** Opening Supplied data block **
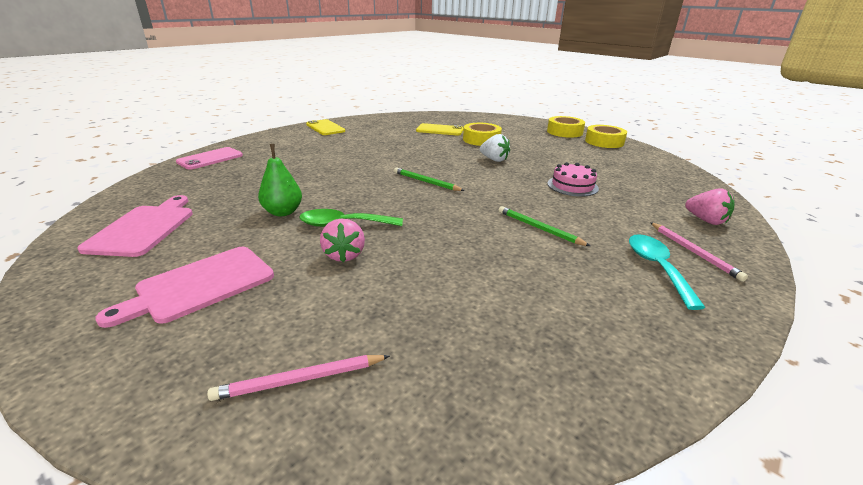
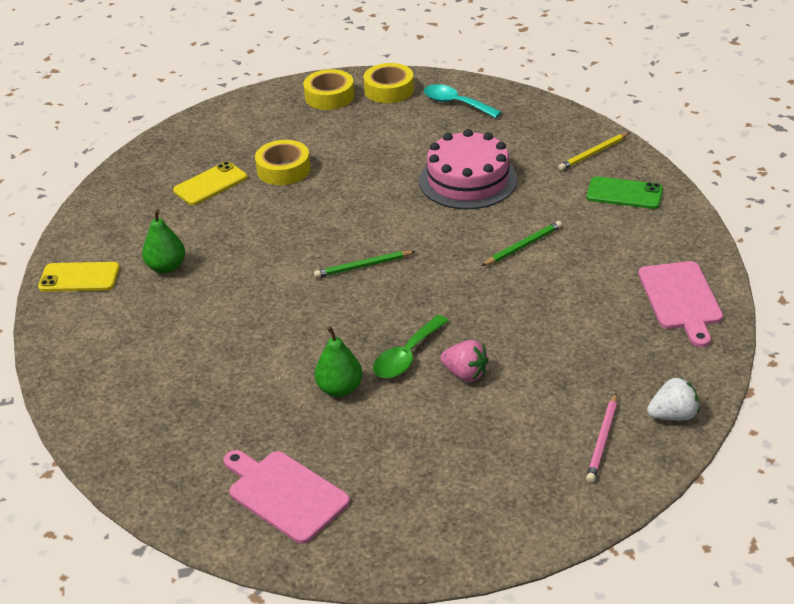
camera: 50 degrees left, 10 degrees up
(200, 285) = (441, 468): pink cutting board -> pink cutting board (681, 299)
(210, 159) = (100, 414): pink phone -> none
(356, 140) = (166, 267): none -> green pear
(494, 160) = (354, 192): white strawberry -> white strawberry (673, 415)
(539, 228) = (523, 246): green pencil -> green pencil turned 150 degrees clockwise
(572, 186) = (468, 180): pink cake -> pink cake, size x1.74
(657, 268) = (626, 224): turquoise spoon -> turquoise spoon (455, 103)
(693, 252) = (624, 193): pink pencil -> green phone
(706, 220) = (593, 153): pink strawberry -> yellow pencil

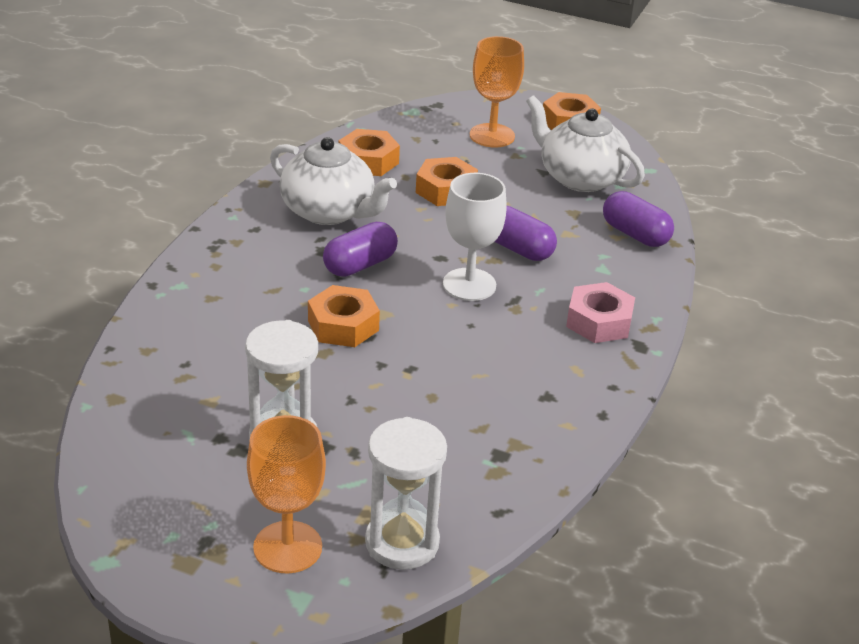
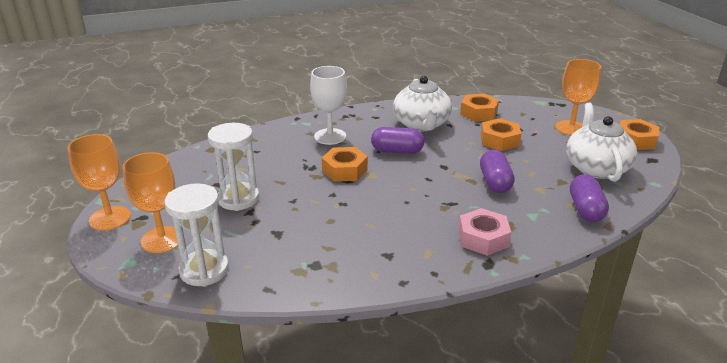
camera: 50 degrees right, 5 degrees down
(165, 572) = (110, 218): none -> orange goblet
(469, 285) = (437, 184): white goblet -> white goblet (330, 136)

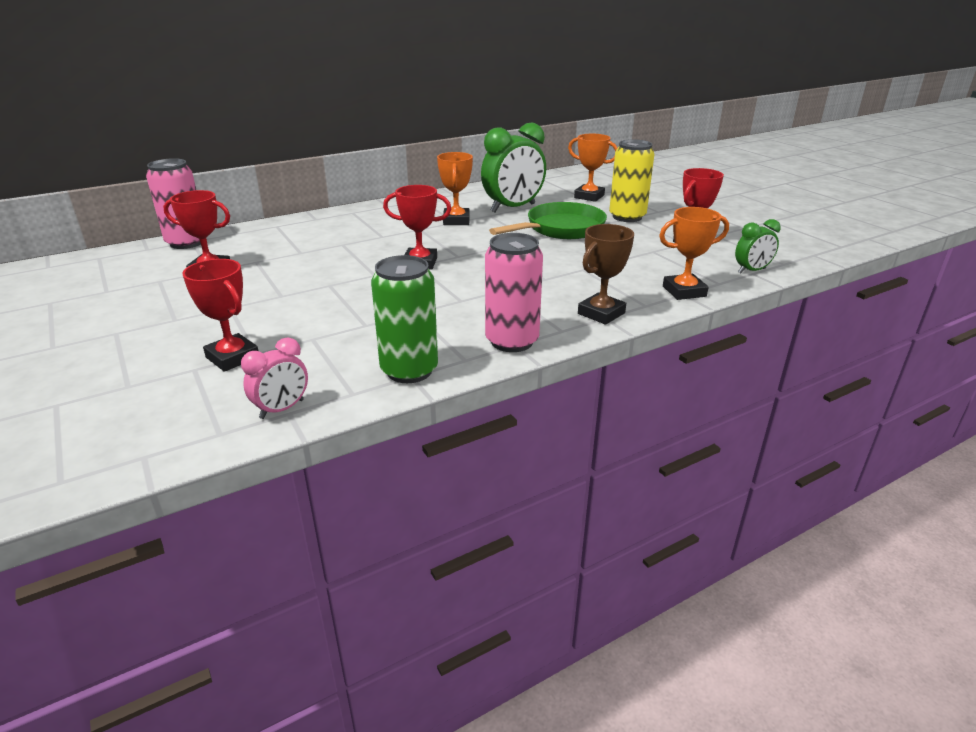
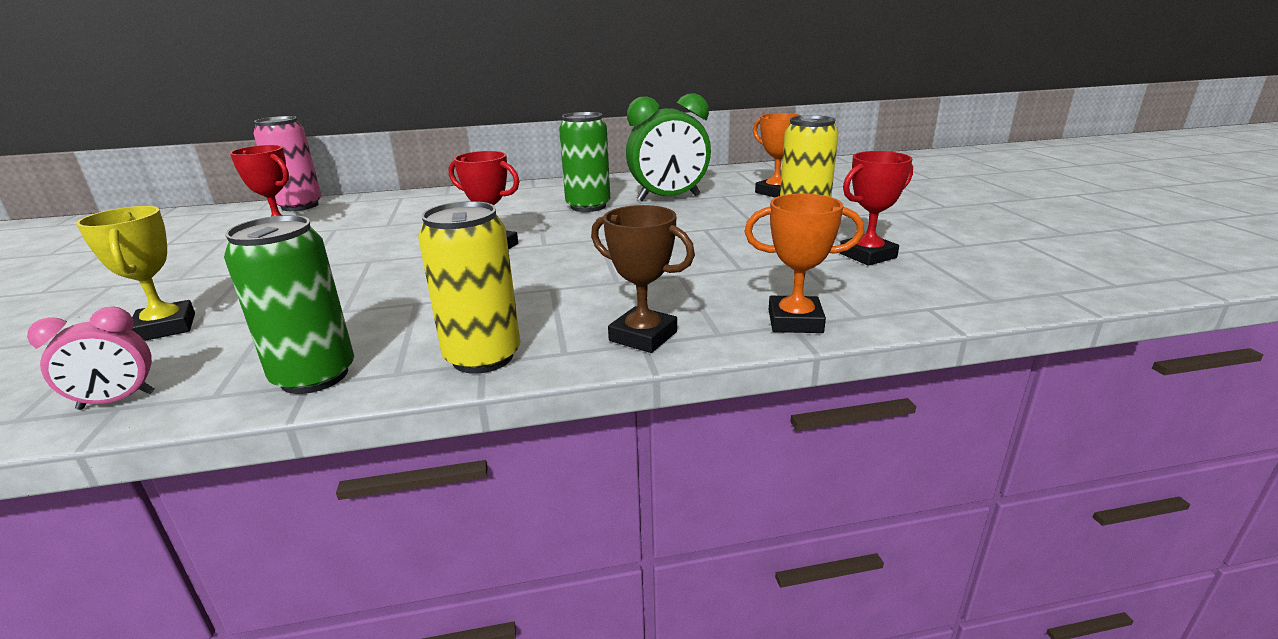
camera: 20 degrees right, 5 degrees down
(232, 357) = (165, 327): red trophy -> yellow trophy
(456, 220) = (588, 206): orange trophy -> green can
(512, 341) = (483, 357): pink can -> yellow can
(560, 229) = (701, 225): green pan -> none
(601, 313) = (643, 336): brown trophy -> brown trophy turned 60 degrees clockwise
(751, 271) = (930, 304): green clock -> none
** Closing Supplied data block **
** Opening Supplied data block **
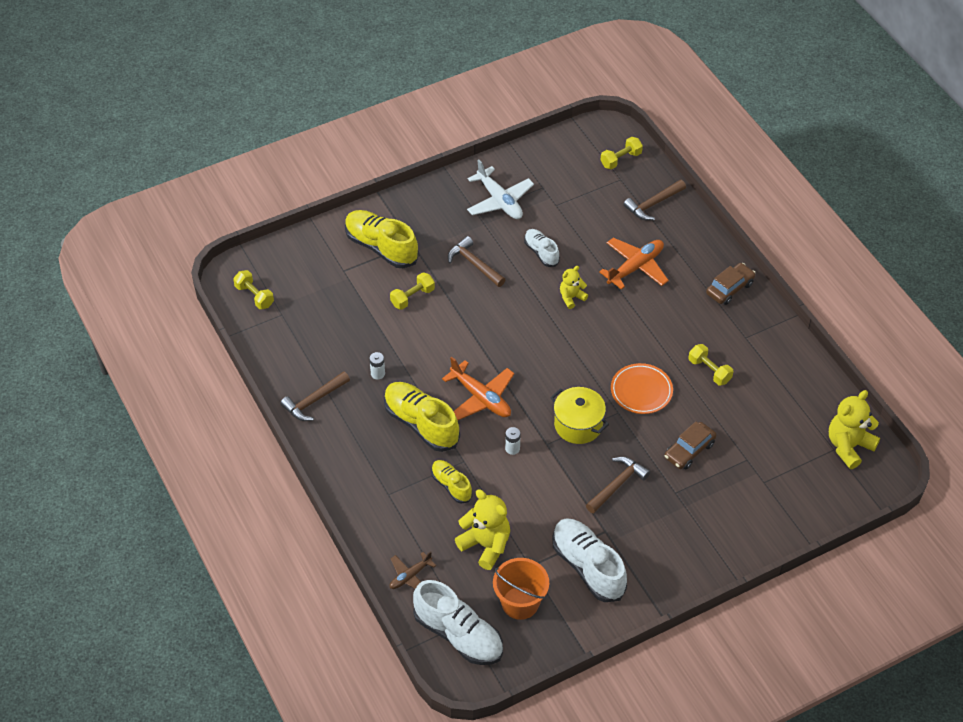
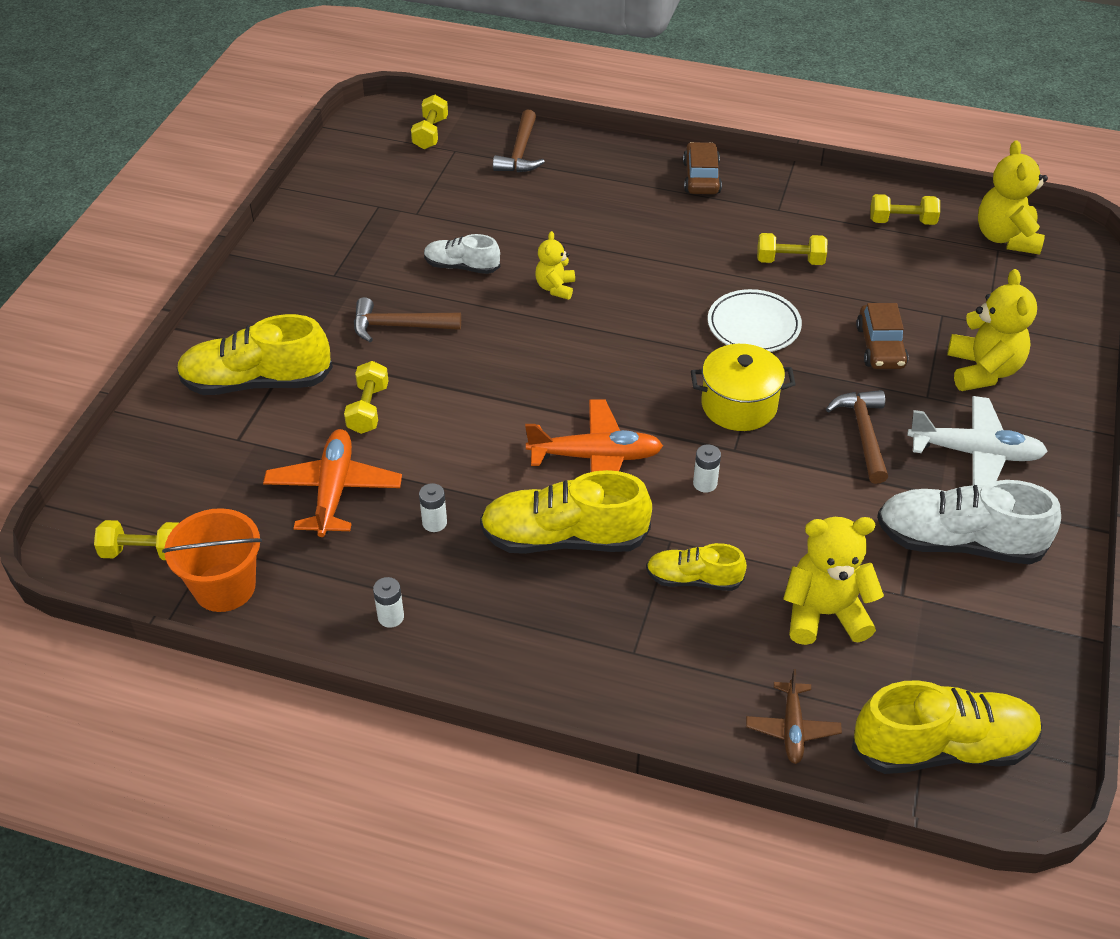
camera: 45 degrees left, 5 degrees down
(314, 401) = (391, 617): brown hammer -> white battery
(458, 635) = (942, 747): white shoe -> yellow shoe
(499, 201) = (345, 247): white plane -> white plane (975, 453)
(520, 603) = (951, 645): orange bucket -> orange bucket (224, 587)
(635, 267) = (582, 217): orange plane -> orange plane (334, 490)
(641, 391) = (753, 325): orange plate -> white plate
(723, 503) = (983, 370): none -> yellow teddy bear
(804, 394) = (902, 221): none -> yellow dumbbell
** Closing Supplied data block **
--- What the task requires ---
The lines to set down run from the line with "camera: 50 degrees right, 5 degrees down" up to and including the line with "(751, 271) = (930, 304): green clock -> none" in the entries above. Reproduce them exactly, with no pictures.

--- Response to the task ---
camera: 50 degrees right, 5 degrees down
(165, 572) = (110, 218): none -> orange goblet
(469, 285) = (437, 184): white goblet -> white goblet (330, 136)

camera: 20 degrees right, 5 degrees down
(232, 357) = (165, 327): red trophy -> yellow trophy
(456, 220) = (588, 206): orange trophy -> green can
(512, 341) = (483, 357): pink can -> yellow can
(560, 229) = (701, 225): green pan -> none
(601, 313) = (643, 336): brown trophy -> brown trophy turned 60 degrees clockwise
(751, 271) = (930, 304): green clock -> none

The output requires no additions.